§ PROBLEM DESCRIPTION
Look through the material below and say how many of its lines carry the string "white". Only the number should be given.

§ INPUT
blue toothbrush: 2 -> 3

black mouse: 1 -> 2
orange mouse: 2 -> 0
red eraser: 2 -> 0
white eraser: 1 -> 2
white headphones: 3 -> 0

§ REPLY
2